## [Try it]
Starting at the line with "BAT3: 3.7V (plus" and going on through the line with "D3: schottky 1N5819", reproduce each line in the records below exactly and nothing more.

Records contained in a dataset

- - - -

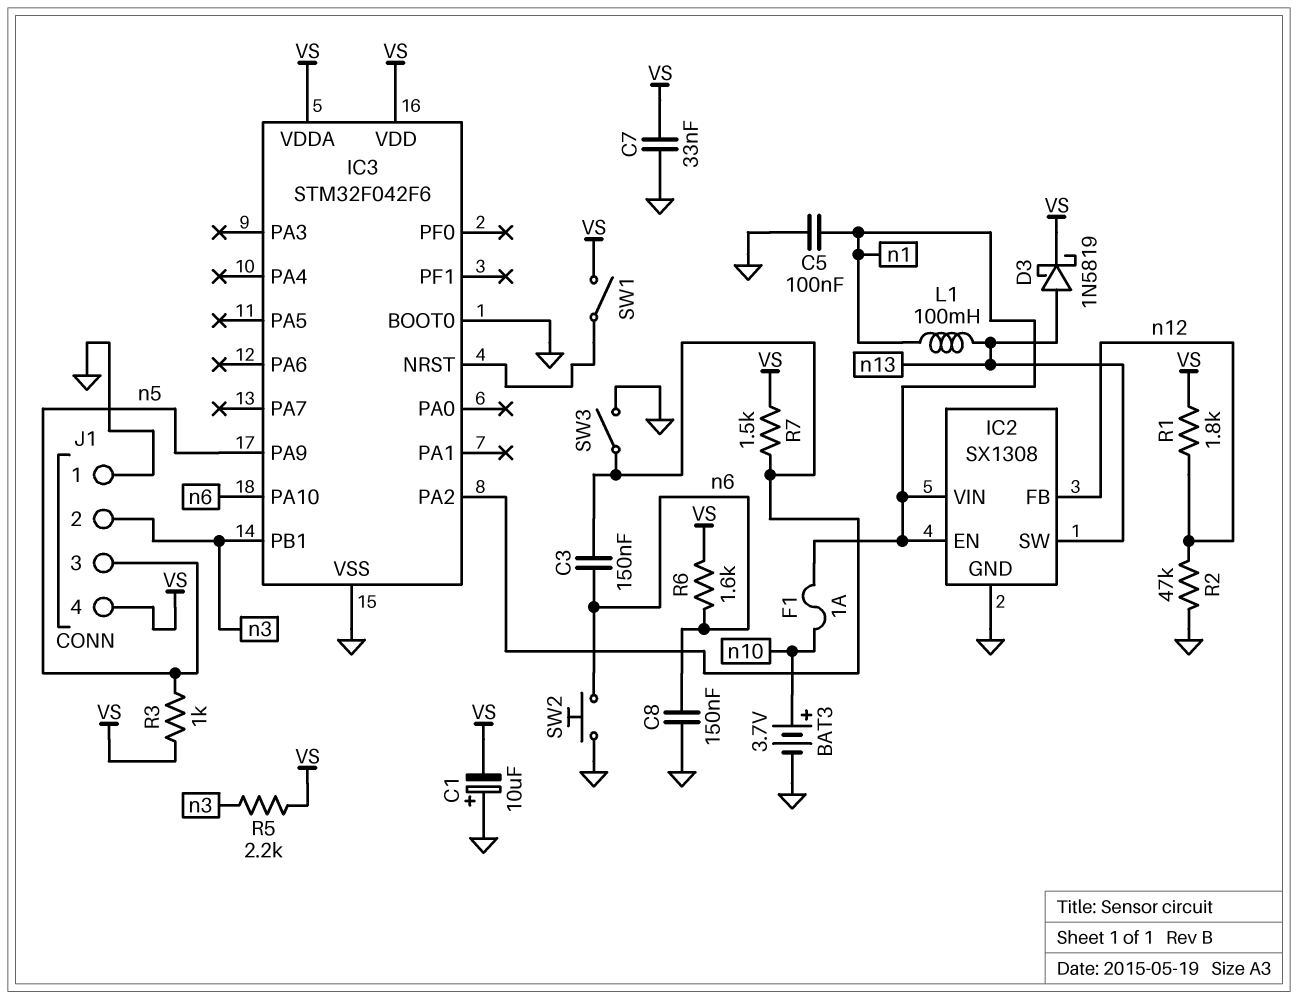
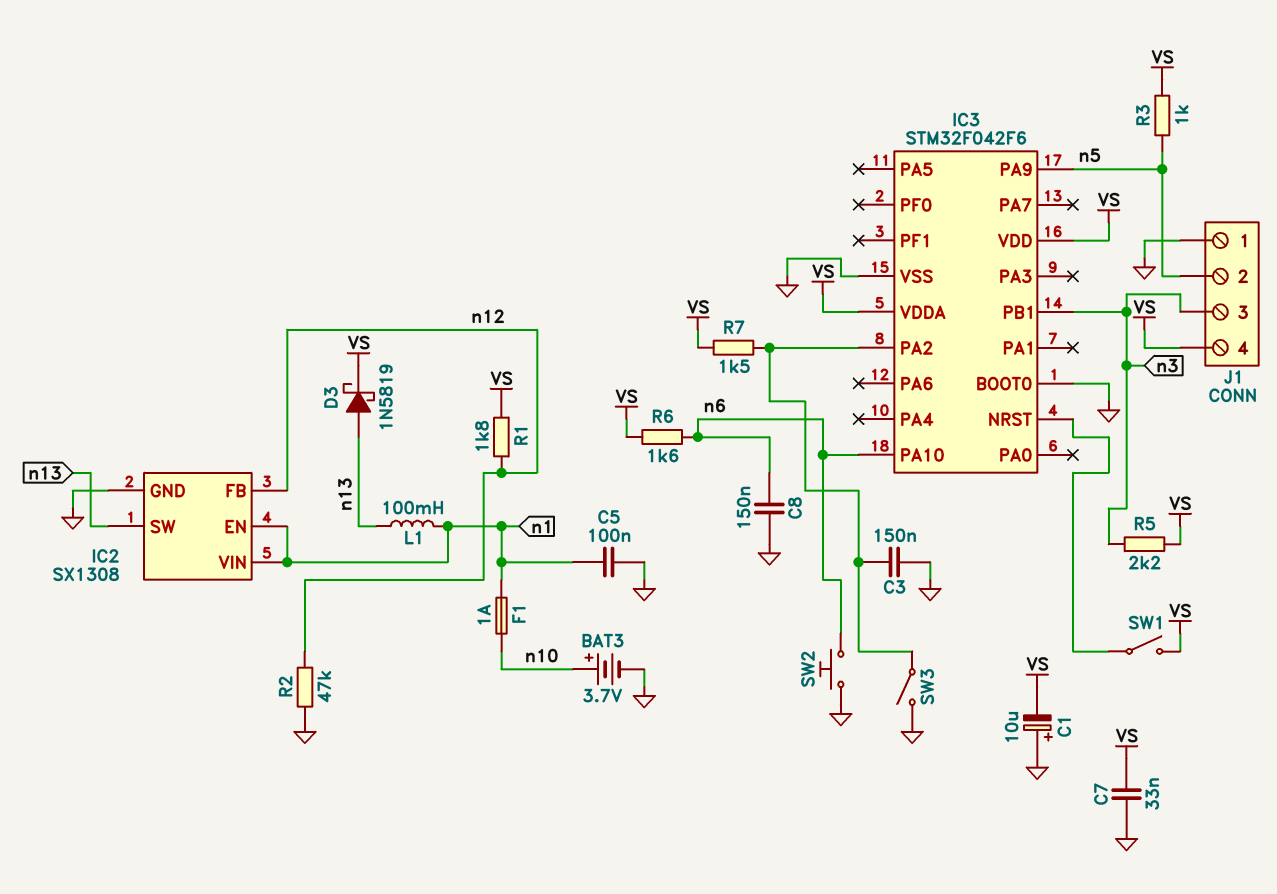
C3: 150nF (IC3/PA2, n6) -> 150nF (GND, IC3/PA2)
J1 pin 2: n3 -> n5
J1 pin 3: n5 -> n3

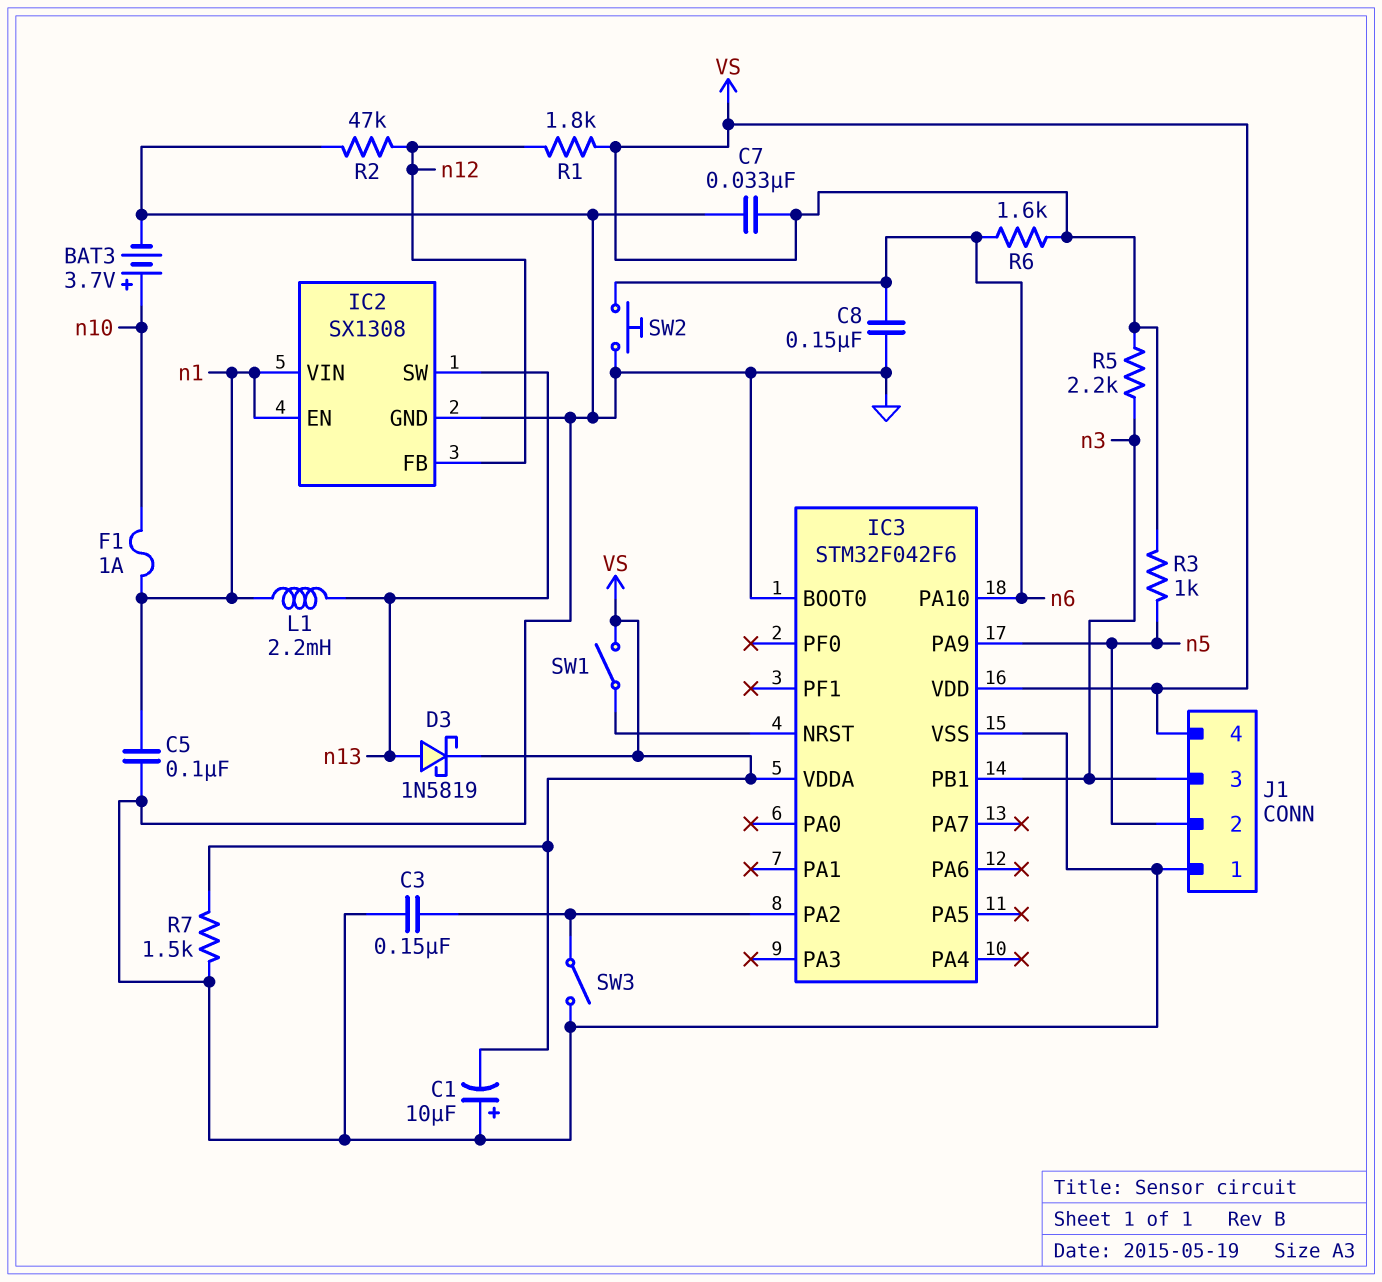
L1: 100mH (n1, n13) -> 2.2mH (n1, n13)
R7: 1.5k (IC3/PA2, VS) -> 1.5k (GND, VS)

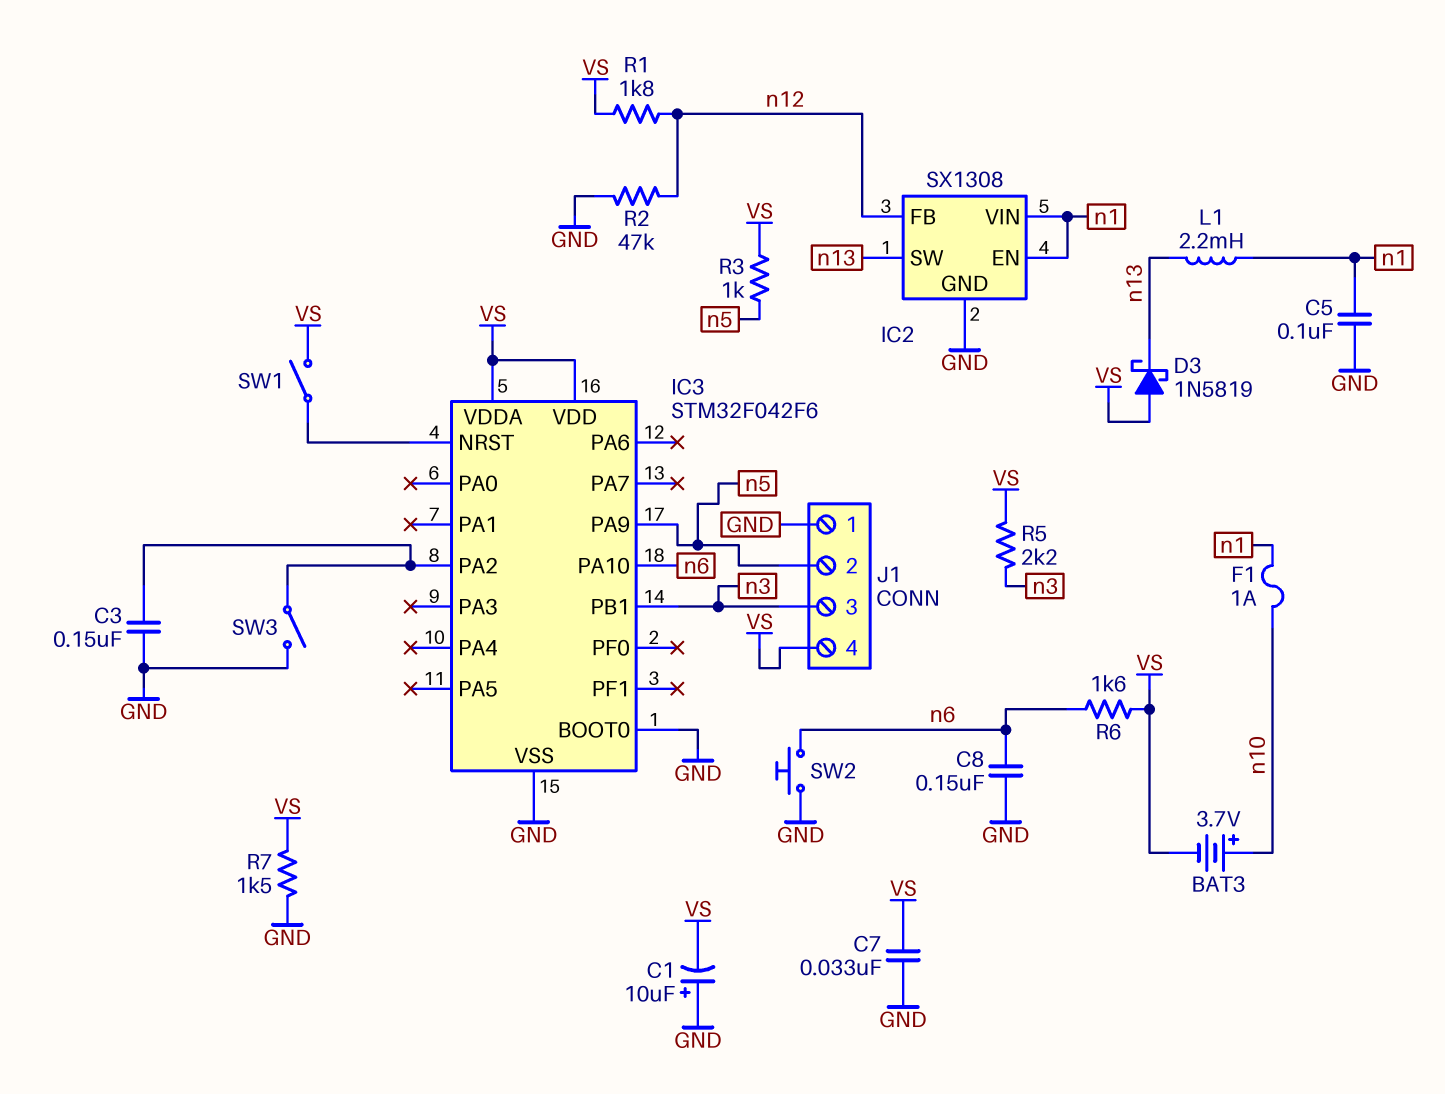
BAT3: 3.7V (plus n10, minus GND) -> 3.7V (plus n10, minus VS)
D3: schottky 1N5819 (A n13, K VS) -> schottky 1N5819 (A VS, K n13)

- - - -

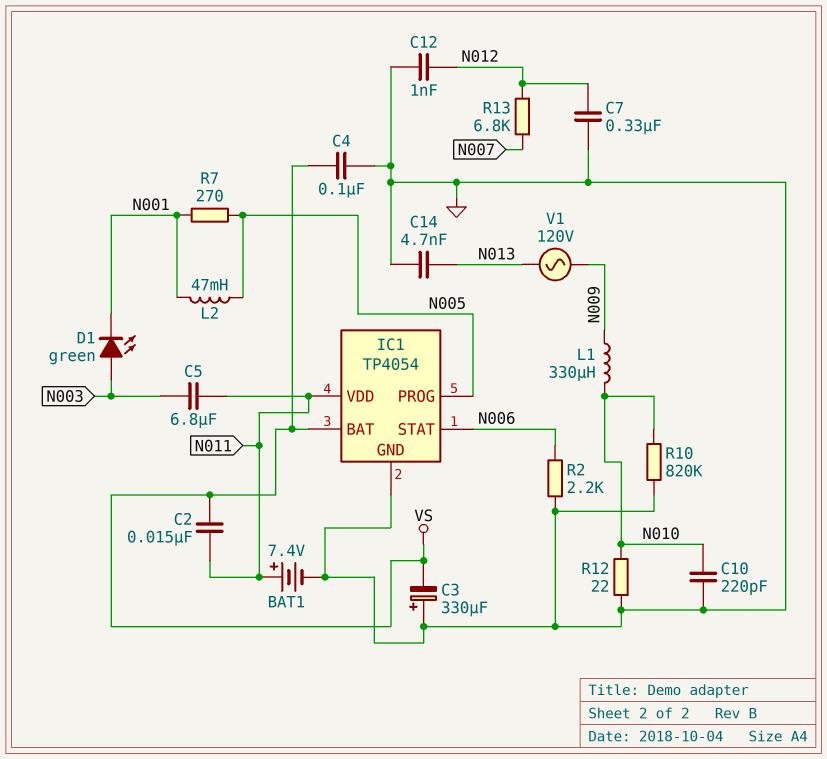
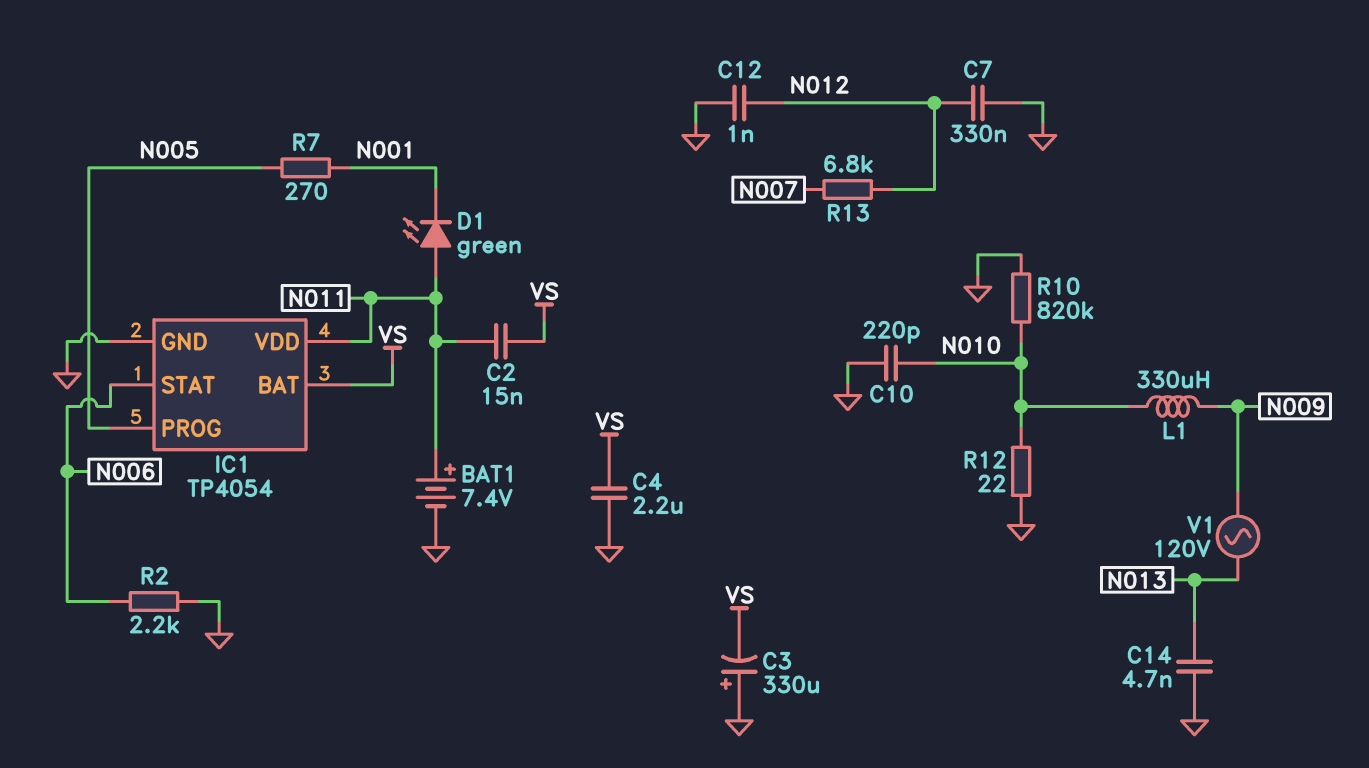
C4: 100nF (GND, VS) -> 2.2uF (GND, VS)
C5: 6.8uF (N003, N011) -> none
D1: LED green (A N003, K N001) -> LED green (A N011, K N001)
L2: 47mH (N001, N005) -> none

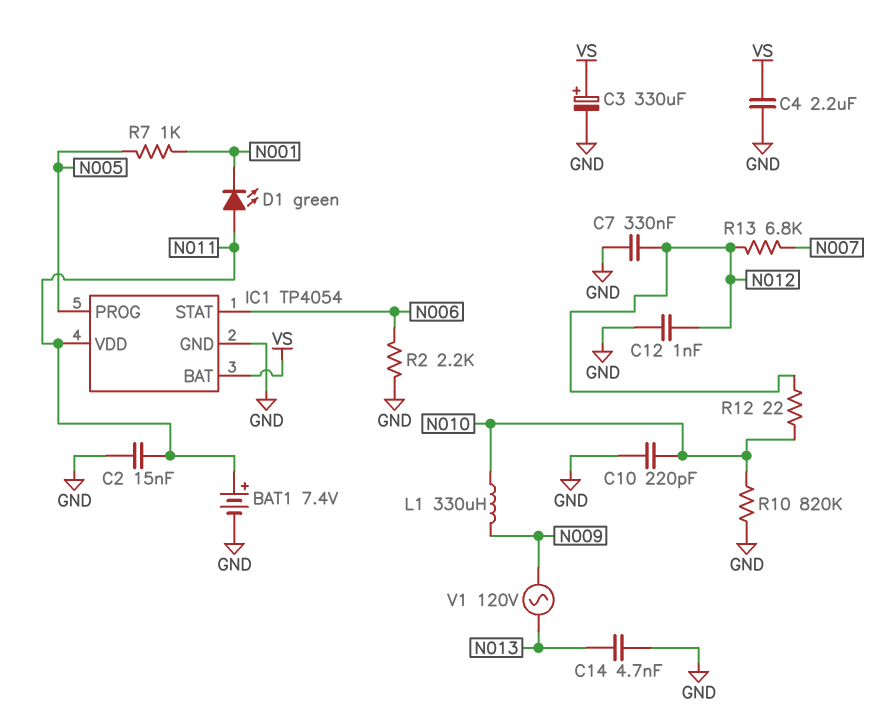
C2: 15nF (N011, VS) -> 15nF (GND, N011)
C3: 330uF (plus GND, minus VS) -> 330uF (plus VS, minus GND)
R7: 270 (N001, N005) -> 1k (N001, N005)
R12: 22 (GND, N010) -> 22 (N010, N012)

- - - -

## [Answer to the problem]
BAT3: 3.7V (plus n10, minus GND) -> 3.7V (plus n10, minus VS)
D3: schottky 1N5819 (A n13, K VS) -> schottky 1N5819 (A VS, K n13)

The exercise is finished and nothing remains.